Stored items
============
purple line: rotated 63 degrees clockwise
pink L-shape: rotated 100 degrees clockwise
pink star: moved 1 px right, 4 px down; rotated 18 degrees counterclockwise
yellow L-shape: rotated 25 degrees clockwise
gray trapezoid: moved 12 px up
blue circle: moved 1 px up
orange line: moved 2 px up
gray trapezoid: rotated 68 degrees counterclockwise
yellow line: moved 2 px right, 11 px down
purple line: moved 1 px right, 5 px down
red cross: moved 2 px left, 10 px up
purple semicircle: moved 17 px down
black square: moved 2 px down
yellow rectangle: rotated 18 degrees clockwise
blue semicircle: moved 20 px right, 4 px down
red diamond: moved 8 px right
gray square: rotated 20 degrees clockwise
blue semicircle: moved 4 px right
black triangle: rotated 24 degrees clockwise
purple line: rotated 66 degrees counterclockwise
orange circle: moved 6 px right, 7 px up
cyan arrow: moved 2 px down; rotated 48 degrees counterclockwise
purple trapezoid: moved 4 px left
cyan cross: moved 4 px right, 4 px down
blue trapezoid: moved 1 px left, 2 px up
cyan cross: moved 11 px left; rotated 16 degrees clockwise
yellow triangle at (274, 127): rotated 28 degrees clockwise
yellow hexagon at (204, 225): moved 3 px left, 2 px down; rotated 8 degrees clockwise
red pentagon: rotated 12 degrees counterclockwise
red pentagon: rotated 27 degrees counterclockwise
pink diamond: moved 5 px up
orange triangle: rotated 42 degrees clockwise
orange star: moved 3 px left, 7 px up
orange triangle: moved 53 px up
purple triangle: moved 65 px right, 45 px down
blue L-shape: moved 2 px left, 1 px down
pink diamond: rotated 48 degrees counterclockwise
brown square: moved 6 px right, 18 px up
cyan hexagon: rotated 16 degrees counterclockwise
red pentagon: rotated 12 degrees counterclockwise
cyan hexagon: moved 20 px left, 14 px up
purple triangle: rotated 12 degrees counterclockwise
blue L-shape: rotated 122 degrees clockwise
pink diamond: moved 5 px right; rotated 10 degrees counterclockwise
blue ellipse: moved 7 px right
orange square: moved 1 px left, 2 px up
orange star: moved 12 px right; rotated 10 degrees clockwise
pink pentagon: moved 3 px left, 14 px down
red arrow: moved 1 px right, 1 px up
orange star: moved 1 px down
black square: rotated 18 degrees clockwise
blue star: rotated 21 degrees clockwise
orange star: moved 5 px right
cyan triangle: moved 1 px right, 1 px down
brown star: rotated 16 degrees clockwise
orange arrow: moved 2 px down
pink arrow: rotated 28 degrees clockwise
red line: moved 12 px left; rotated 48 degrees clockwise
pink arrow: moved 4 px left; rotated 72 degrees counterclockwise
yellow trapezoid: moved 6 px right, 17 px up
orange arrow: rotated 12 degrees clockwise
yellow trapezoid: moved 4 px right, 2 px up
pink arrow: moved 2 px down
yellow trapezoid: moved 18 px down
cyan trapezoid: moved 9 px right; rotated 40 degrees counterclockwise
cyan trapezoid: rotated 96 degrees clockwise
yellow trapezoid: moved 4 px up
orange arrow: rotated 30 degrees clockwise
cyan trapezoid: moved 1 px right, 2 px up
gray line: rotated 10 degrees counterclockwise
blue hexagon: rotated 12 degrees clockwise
============
**TASK INSTRUCTIONS**
Rewrite all of the items, using "anticlockwise" in place of each "counterclockwise" and leaving everything else untouched.

**SOLUTION TO THE PROBLEM**
purple line: rotated 63 degrees clockwise
pink L-shape: rotated 100 degrees clockwise
pink star: moved 1 px right, 4 px down; rotated 18 degrees anticlockwise
yellow L-shape: rotated 25 degrees clockwise
gray trapezoid: moved 12 px up
blue circle: moved 1 px up
orange line: moved 2 px up
gray trapezoid: rotated 68 degrees anticlockwise
yellow line: moved 2 px right, 11 px down
purple line: moved 1 px right, 5 px down
red cross: moved 2 px left, 10 px up
purple semicircle: moved 17 px down
black square: moved 2 px down
yellow rectangle: rotated 18 degrees clockwise
blue semicircle: moved 20 px right, 4 px down
red diamond: moved 8 px right
gray square: rotated 20 degrees clockwise
blue semicircle: moved 4 px right
black triangle: rotated 24 degrees clockwise
purple line: rotated 66 degrees anticlockwise
orange circle: moved 6 px right, 7 px up
cyan arrow: moved 2 px down; rotated 48 degrees anticlockwise
purple trapezoid: moved 4 px left
cyan cross: moved 4 px right, 4 px down
blue trapezoid: moved 1 px left, 2 px up
cyan cross: moved 11 px left; rotated 16 degrees clockwise
yellow triangle at (274, 127): rotated 28 degrees clockwise
yellow hexagon at (204, 225): moved 3 px left, 2 px down; rotated 8 degrees clockwise
red pentagon: rotated 12 degrees anticlockwise
red pentagon: rotated 27 degrees anticlockwise
pink diamond: moved 5 px up
orange triangle: rotated 42 degrees clockwise
orange star: moved 3 px left, 7 px up
orange triangle: moved 53 px up
purple triangle: moved 65 px right, 45 px down
blue L-shape: moved 2 px left, 1 px down
pink diamond: rotated 48 degrees anticlockwise
brown square: moved 6 px right, 18 px up
cyan hexagon: rotated 16 degrees anticlockwise
red pentagon: rotated 12 degrees anticlockwise
cyan hexagon: moved 20 px left, 14 px up
purple triangle: rotated 12 degrees anticlockwise
blue L-shape: rotated 122 degrees clockwise
pink diamond: moved 5 px right; rotated 10 degrees anticlockwise
blue ellipse: moved 7 px right
orange square: moved 1 px left, 2 px up
orange star: moved 12 px right; rotated 10 degrees clockwise
pink pentagon: moved 3 px left, 14 px down
red arrow: moved 1 px right, 1 px up
orange star: moved 1 px down
black square: rotated 18 degrees clockwise
blue star: rotated 21 degrees clockwise
orange star: moved 5 px right
cyan triangle: moved 1 px right, 1 px down
brown star: rotated 16 degrees clockwise
orange arrow: moved 2 px down
pink arrow: rotated 28 degrees clockwise
red line: moved 12 px left; rotated 48 degrees clockwise
pink arrow: moved 4 px left; rotated 72 degrees anticlockwise
yellow trapezoid: moved 6 px right, 17 px up
orange arrow: rotated 12 degrees clockwise
yellow trapezoid: moved 4 px right, 2 px up
pink arrow: moved 2 px down
yellow trapezoid: moved 18 px down
cyan trapezoid: moved 9 px right; rotated 40 degrees anticlockwise
cyan trapezoid: rotated 96 degrees clockwise
yellow trapezoid: moved 4 px up
orange arrow: rotated 30 degrees clockwise
cyan trapezoid: moved 1 px right, 2 px up
gray line: rotated 10 degrees anticlockwise
blue hexagon: rotated 12 degrees clockwise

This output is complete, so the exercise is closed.